(Stored dataset items)
════════════════════

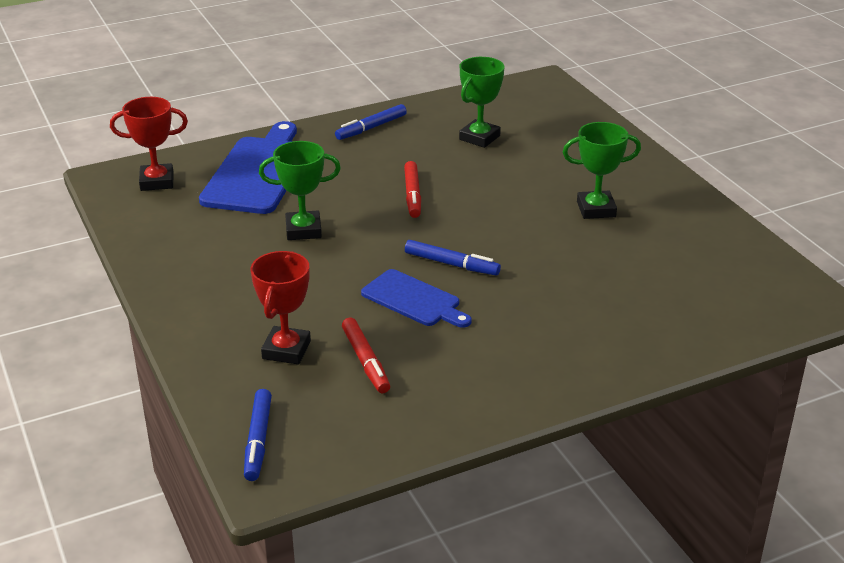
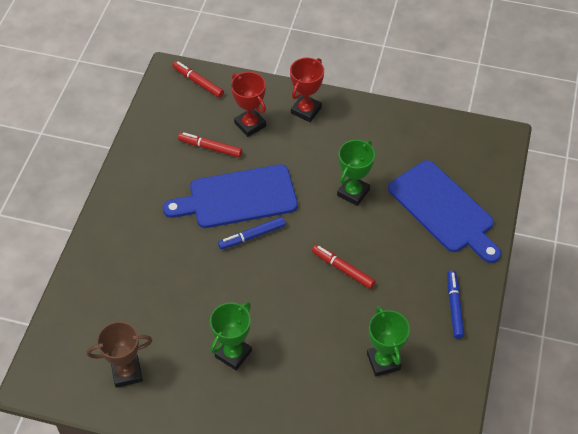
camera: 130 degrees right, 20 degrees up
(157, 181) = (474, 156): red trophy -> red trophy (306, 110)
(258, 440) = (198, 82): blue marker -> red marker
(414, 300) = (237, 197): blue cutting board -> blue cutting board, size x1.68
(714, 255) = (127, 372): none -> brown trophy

════════════════════

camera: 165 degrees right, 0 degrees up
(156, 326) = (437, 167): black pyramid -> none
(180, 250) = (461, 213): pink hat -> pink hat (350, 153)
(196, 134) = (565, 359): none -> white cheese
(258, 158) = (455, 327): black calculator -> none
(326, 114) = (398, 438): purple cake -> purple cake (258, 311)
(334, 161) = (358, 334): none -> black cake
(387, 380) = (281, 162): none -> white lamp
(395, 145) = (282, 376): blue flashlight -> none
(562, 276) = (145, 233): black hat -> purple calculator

════════════════════

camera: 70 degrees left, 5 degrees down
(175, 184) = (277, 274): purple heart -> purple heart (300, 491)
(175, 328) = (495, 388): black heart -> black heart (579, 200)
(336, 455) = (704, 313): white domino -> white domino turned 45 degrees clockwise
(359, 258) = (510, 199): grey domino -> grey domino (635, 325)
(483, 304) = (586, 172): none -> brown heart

════════════════════

* _Work instructions_:
Please give again the lines above between the line holding "(156, 326) = (437, 167): black" and the line holding "(258, 158) = (455, 327): black", inclusive, exactly as they are and with nothing added.

* _Task output_:
(156, 326) = (437, 167): black pyramid -> none
(180, 250) = (461, 213): pink hat -> pink hat (350, 153)
(196, 134) = (565, 359): none -> white cheese
(258, 158) = (455, 327): black calculator -> none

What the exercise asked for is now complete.